◆ **GOAL**
Copy the entries below word for word, leaving out the pictures.

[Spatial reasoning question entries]
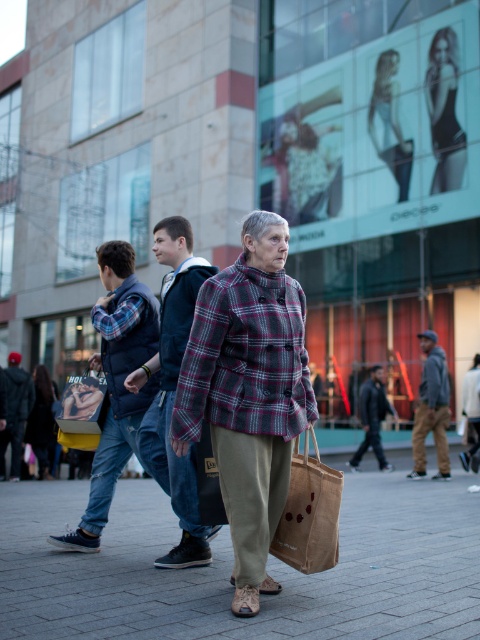
Can you confirm if plaid fabric at center is positioned above dark gray jacket at center?

Yes.

Can you confirm if plaid fabric at center is shorter than dark gray jacket at center?

In fact, plaid fabric at center may be taller than dark gray jacket at center.

This screenshot has height=640, width=480. What do you see at coordinates (249, 394) in the screenshot?
I see `plaid fabric at center` at bounding box center [249, 394].

I want to click on plaid fabric at center, so click(x=249, y=394).

Based on the photo, can you confirm if denim jeans at left is bigger than brown jute bag at lower center?

Yes, denim jeans at left is bigger than brown jute bag at lower center.

From the picture: Which of these two, denim jeans at left or brown jute bag at lower center, stands taller?

denim jeans at left is taller.

Is point (147, 291) less distant than point (322, 477)?

No, it is not.

At what (x,y) coordinates should I click in order to perform the action: click on denim jeans at left. Please return your answer as a coordinate pair (x, y). This screenshot has width=480, height=640. Looking at the image, I should click on (117, 381).

Is brown jute bag at lower center to the right of gray hoodie at right from the viewer's perspective?

In fact, brown jute bag at lower center is to the left of gray hoodie at right.

Which is behind, point (302, 499) or point (436, 381)?

Point (436, 381)

Which is in front, point (300, 557) or point (420, 413)?

Positioned in front is point (300, 557).

The width and height of the screenshot is (480, 640). In order to click on brown jute bag at lower center in this screenshot , I will do `click(310, 513)`.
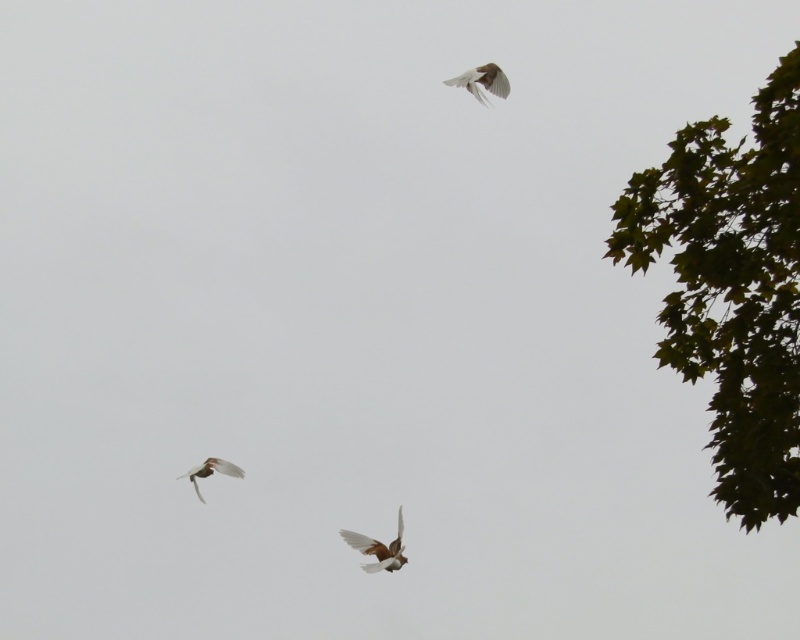
You are a birdwatcher standing in a field and see the white feathered bird at upper center. If your binoculars have a maximum range of 20 meters, can you clearly see the bird with them?

The white feathered bird at upper center is 20.86 meters away from viewer. Since the binoculars have a maximum range of 20 meters, the bird is slightly out of range, so you cannot clearly see it with them.

You are standing in the scene and want to throw a small object to the point that is closer to you. Which point should you aim for, point (738, 362) or point (377, 547)?

Point (738, 362) is in front of point (377, 547), so you should aim for point (738, 362) as it is closer to you.

You are a birdwatcher holding a telescope with a maximum range of 10 meters. You spot the green leafy tree at upper right and the brown feathered bird at center. Can your telescope clearly see both objects simultaneously?

The distance between the green leafy tree at upper right and the brown feathered bird at center is 8.41 meters. Since the telescope has a maximum range of 10 meters, it can clearly see both objects as they are within the 10 meters range.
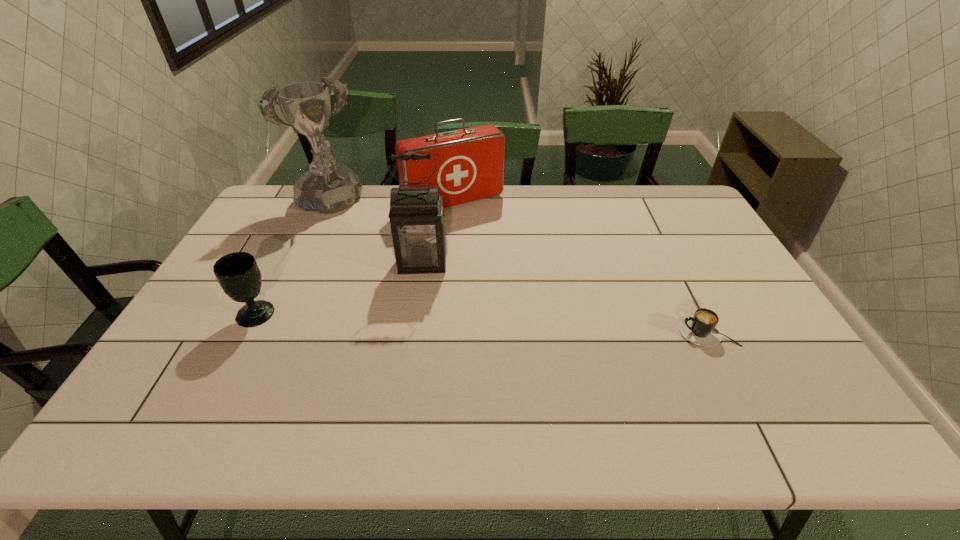
This screenshot has width=960, height=540. I want to click on free spot on the desktop that is between the fourth tallest object and the cappuccino and is positioned on the front-facing side of the third farthest object, so click(419, 321).

I want to click on vacant spot on the desktop that is between the chalice and the rightmost object and is positioned on the side with emblem of the award, so click(x=418, y=320).

At what (x,y) coordinates should I click in order to perform the action: click on vacant spot on the desktop that is between the chalice and the shortest object and is positioned on the side of the third shortest object with the first aid cross symbol. Please return your answer as a coordinate pair (x, y). Looking at the image, I should click on (544, 326).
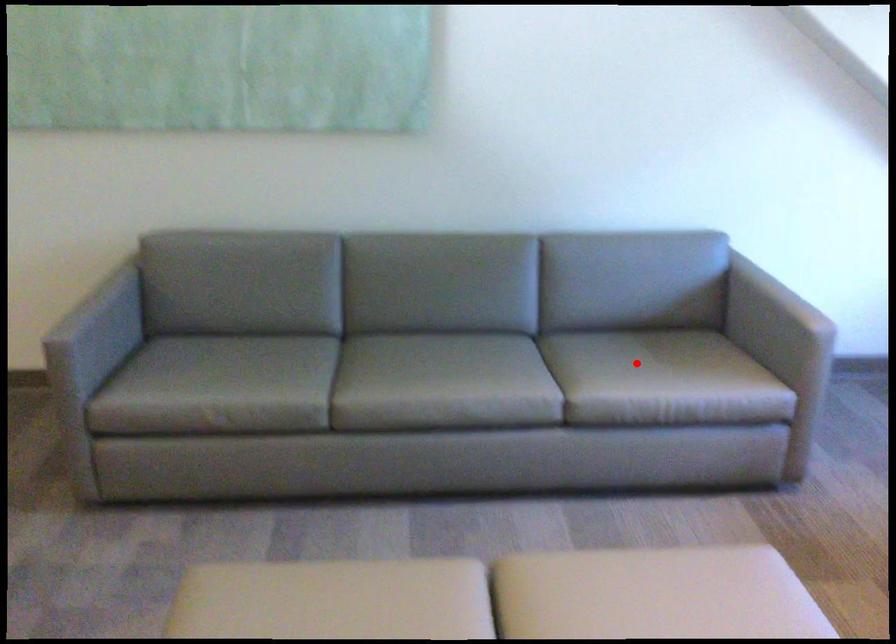
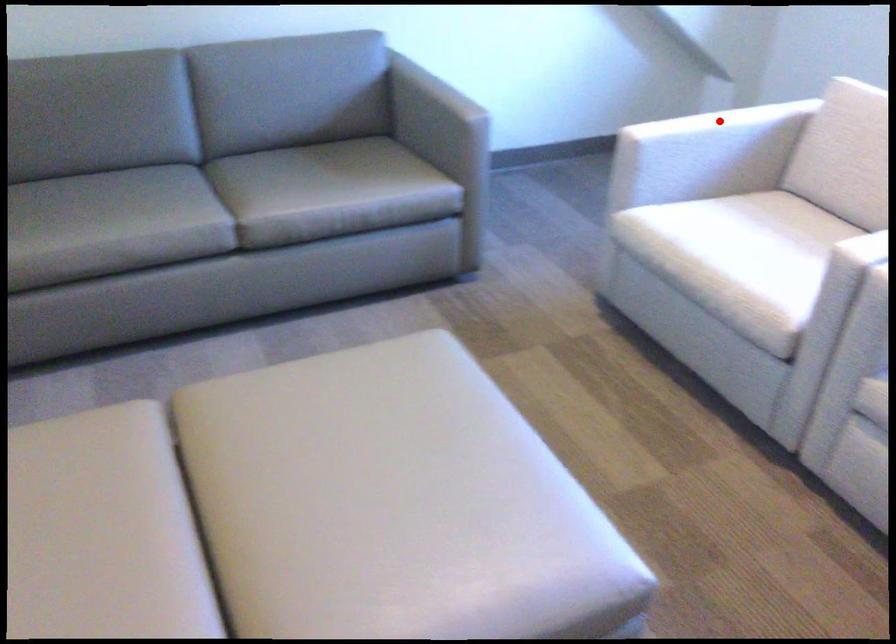
I am providing you with two images of the same scene from different viewpoints. A red point is marked on the first image and another point is marked on the second image. Is the red point in image1 aligned with the point shown in image2?

No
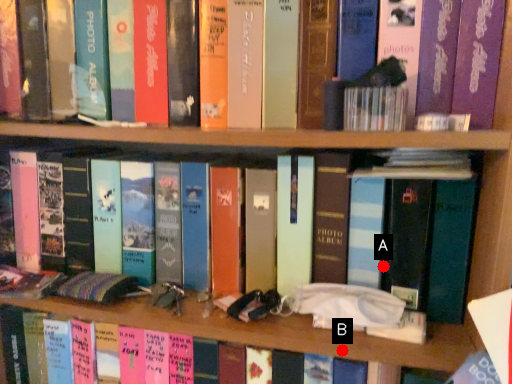
Question: Two points are circled on the image, labeled by A and B beside each circle. Which point appears closest to the camera in this image?

Choices:
 (A) A is closer
 (B) B is closer

Answer: (B)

◆ **OUTPUT BELOW**
Can you confirm if plaid fabric at center is positioned above dark gray jacket at center?

Yes.

Can you confirm if plaid fabric at center is shorter than dark gray jacket at center?

In fact, plaid fabric at center may be taller than dark gray jacket at center.

This screenshot has height=640, width=480. What do you see at coordinates (249, 394) in the screenshot?
I see `plaid fabric at center` at bounding box center [249, 394].

I want to click on plaid fabric at center, so click(x=249, y=394).

Based on the photo, can you confirm if denim jeans at left is bigger than brown jute bag at lower center?

Yes, denim jeans at left is bigger than brown jute bag at lower center.

From the picture: Which of these two, denim jeans at left or brown jute bag at lower center, stands taller?

denim jeans at left is taller.

Is point (147, 291) less distant than point (322, 477)?

No, it is not.

At what (x,y) coordinates should I click in order to perform the action: click on denim jeans at left. Please return your answer as a coordinate pair (x, y). This screenshot has width=480, height=640. Looking at the image, I should click on (117, 381).

Is brown jute bag at lower center to the right of gray hoodie at right from the viewer's perspective?

In fact, brown jute bag at lower center is to the left of gray hoodie at right.

Which is behind, point (302, 499) or point (436, 381)?

Point (436, 381)

Which is in front, point (300, 557) or point (420, 413)?

Positioned in front is point (300, 557).

The width and height of the screenshot is (480, 640). In order to click on brown jute bag at lower center in this screenshot , I will do `click(310, 513)`.
You are a birdwatcher standing in a field and see the white feathered bird at upper center. If your binoculars have a maximum range of 20 meters, can you clearly see the bird with them?

The white feathered bird at upper center is 20.86 meters away from viewer. Since the binoculars have a maximum range of 20 meters, the bird is slightly out of range, so you cannot clearly see it with them.

You are standing in the scene and want to throw a small object to the point that is closer to you. Which point should you aim for, point (738, 362) or point (377, 547)?

Point (738, 362) is in front of point (377, 547), so you should aim for point (738, 362) as it is closer to you.

You are a birdwatcher holding a telescope with a maximum range of 10 meters. You spot the green leafy tree at upper right and the brown feathered bird at center. Can your telescope clearly see both objects simultaneously?

The distance between the green leafy tree at upper right and the brown feathered bird at center is 8.41 meters. Since the telescope has a maximum range of 10 meters, it can clearly see both objects as they are within the 10 meters range.
This screenshot has width=960, height=540. I want to click on free spot on the desktop that is between the fourth tallest object and the cappuccino and is positioned on the front-facing side of the third farthest object, so click(419, 321).

I want to click on vacant spot on the desktop that is between the chalice and the rightmost object and is positioned on the side with emblem of the award, so click(x=418, y=320).

At what (x,y) coordinates should I click in order to perform the action: click on vacant spot on the desktop that is between the chalice and the shortest object and is positioned on the side of the third shortest object with the first aid cross symbol. Please return your answer as a coordinate pair (x, y). Looking at the image, I should click on (544, 326).
I am providing you with two images of the same scene from different viewpoints. A red point is marked on the first image and another point is marked on the second image. Is the red point in image1 aligned with the point shown in image2?

No
Question: Two points are circled on the image, labeled by A and B beside each circle. Which point appears closest to the camera in this image?

Choices:
 (A) A is closer
 (B) B is closer

Answer: (B)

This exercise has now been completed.